▸ WHAT YOU HAVE TO DO: Filter the listing below for "TRIG" and report every line that has it.

** Opening DATASET CONTENT block **

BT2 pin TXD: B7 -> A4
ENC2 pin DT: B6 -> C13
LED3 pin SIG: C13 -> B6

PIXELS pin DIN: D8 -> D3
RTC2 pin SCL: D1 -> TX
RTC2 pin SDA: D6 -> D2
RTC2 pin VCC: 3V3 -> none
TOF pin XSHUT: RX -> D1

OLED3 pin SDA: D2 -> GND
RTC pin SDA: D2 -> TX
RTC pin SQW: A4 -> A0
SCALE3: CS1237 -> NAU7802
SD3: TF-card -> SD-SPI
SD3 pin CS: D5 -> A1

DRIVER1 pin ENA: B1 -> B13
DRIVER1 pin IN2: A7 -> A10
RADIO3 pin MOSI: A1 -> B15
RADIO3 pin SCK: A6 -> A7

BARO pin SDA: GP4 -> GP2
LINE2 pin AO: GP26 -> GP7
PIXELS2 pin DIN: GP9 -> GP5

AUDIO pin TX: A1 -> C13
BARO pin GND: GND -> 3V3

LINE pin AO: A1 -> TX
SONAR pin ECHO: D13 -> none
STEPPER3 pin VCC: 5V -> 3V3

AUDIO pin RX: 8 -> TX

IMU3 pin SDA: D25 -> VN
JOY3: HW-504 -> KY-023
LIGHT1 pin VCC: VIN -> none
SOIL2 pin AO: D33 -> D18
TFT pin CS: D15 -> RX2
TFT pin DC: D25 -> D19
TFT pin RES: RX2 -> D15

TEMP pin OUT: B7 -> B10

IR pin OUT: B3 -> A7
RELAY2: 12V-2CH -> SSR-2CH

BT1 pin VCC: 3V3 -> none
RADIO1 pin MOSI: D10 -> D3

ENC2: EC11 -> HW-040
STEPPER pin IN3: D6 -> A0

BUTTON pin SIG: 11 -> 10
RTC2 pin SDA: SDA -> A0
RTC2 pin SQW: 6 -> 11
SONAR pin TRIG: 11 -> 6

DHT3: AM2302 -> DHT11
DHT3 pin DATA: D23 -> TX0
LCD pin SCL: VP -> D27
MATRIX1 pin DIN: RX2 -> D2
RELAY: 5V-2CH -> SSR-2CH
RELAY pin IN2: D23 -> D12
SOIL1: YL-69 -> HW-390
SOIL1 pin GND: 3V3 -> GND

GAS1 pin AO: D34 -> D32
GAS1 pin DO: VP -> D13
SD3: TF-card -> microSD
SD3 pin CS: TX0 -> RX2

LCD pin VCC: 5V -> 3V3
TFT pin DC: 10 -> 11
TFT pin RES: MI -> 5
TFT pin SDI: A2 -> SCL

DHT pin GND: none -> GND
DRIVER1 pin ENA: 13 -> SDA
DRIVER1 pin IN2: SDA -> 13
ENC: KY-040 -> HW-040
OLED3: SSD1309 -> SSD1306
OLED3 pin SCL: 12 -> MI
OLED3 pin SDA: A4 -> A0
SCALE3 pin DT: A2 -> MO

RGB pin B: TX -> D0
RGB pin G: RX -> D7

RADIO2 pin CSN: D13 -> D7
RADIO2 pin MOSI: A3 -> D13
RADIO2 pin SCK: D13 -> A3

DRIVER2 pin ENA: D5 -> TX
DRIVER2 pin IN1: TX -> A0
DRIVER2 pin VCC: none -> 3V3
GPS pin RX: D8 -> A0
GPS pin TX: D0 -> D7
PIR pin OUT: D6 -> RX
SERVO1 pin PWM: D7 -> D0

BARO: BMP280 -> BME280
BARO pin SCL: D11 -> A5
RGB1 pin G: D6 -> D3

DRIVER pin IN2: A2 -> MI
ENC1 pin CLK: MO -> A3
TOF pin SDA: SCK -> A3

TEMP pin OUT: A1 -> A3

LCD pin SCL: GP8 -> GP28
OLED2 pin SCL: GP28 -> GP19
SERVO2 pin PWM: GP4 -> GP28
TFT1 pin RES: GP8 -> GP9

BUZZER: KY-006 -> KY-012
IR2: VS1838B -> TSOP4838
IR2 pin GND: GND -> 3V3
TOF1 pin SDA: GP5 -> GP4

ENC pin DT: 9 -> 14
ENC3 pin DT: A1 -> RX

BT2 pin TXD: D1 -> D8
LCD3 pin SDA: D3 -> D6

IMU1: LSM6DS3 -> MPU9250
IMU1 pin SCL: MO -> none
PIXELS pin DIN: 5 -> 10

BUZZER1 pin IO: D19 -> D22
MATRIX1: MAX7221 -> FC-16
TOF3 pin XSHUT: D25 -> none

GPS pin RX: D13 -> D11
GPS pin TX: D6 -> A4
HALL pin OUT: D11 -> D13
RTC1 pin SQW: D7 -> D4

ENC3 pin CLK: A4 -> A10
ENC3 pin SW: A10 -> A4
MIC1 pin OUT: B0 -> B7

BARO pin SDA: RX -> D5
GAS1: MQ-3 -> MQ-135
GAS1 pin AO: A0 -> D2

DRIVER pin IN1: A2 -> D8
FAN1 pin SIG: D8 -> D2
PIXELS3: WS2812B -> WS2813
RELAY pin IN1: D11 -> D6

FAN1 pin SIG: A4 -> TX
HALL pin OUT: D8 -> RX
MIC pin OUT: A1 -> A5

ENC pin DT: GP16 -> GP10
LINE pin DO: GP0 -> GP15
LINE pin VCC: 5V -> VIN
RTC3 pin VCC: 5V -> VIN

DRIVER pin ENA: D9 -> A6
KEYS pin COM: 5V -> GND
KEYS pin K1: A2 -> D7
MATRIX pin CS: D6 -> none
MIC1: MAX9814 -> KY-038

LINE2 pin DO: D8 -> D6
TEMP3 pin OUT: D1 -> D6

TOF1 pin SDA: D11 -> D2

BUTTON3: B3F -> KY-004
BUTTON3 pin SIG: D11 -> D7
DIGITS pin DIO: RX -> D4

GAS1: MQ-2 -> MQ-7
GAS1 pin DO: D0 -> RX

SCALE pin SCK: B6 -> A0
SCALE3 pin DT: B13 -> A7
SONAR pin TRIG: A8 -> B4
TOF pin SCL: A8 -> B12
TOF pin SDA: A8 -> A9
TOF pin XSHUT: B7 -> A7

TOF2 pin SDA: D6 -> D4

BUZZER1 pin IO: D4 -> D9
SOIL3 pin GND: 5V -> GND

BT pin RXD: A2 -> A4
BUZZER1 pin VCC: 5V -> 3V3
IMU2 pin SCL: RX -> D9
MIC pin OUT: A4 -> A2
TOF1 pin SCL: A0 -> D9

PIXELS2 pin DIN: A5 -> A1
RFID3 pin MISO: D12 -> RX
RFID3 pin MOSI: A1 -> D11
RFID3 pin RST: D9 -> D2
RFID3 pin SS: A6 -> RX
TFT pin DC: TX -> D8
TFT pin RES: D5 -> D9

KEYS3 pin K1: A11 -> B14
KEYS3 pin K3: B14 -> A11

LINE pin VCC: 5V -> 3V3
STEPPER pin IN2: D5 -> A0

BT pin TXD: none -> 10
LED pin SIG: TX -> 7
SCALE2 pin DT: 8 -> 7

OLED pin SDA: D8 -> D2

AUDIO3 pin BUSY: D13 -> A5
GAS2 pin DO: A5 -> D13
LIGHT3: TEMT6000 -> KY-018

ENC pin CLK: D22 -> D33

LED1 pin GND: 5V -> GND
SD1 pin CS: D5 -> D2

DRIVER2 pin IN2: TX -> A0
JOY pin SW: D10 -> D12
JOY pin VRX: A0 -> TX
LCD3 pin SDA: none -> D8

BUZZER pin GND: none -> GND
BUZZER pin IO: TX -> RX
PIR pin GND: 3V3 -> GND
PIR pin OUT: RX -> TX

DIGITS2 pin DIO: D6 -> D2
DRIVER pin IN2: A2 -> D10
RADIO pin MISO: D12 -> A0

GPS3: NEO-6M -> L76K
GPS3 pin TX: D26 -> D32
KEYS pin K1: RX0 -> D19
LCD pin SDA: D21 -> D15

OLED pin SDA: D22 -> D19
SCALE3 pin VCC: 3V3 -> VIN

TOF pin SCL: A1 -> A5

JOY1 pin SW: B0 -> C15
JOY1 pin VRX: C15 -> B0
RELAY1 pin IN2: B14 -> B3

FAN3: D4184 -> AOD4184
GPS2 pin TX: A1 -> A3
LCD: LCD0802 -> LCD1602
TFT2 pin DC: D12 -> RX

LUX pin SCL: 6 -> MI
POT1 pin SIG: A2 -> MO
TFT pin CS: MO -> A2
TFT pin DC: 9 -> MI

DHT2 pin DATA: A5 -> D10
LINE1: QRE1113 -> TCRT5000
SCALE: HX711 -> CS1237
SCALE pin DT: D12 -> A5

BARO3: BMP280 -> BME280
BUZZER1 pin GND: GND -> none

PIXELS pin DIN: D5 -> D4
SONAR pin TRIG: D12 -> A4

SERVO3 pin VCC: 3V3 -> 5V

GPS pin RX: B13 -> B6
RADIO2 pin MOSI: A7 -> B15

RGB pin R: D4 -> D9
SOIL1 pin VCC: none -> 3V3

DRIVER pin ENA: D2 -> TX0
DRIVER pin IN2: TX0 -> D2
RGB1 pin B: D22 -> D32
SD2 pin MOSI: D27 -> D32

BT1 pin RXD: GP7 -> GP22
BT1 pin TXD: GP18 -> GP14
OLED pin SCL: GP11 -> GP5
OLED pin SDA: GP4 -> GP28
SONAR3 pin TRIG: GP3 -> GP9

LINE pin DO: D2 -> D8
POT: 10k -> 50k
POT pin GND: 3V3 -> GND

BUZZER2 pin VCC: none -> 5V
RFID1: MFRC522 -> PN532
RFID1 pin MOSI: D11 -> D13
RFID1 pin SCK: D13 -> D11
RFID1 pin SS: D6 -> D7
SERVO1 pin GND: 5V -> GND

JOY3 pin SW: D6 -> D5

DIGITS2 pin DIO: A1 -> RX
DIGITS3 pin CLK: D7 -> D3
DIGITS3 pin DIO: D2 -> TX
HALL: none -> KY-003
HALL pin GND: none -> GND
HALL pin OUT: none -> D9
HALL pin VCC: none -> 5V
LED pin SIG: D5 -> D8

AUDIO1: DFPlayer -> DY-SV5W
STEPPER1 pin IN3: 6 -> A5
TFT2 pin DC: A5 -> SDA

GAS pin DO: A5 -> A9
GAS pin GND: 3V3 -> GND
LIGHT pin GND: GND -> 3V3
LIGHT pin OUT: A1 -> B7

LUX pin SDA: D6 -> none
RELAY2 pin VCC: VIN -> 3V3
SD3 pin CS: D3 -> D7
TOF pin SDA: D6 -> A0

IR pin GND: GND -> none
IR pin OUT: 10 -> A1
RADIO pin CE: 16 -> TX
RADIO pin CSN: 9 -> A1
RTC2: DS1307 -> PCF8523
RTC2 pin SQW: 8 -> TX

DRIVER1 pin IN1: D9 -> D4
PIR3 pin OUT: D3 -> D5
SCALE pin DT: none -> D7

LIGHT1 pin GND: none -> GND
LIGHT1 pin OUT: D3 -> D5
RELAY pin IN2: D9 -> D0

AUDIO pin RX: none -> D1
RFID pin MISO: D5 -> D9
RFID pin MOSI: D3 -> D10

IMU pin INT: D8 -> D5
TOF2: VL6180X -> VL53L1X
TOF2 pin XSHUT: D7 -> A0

** Closing DATASET CONTENT block **

▸ TASK RESULT:
SONAR pin TRIG: 11 -> 6
SONAR pin TRIG: A8 -> B4
SONAR pin TRIG: D12 -> A4
SONAR3 pin TRIG: GP3 -> GP9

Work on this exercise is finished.